**WHAT YOU WILL DO**:
From the line containing "(140, 246) = (72, 248): black" to the final line of the listing, restate each line word for word and add nothing.

**INFORMATION PROVIDED**:
▽
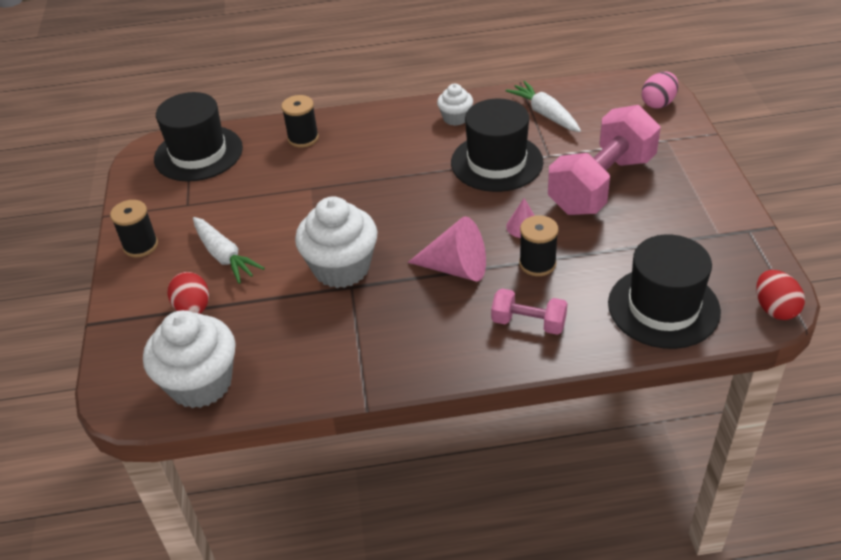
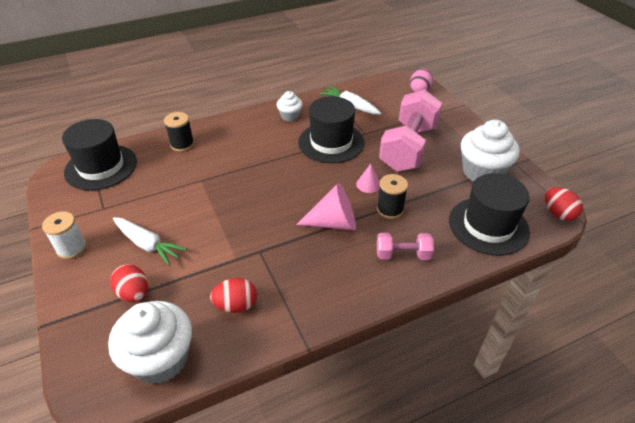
camera: 20 degrees left, 0 degrees up
(140, 246) = (72, 248): black spool -> white spool
(301, 343) = (236, 305): none -> red egg
(341, 268) = (246, 238): white cupcake -> white cupcake (482, 172)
△
**OUTPUT**:
(140, 246) = (72, 248): black spool -> white spool
(301, 343) = (236, 305): none -> red egg
(341, 268) = (246, 238): white cupcake -> white cupcake (482, 172)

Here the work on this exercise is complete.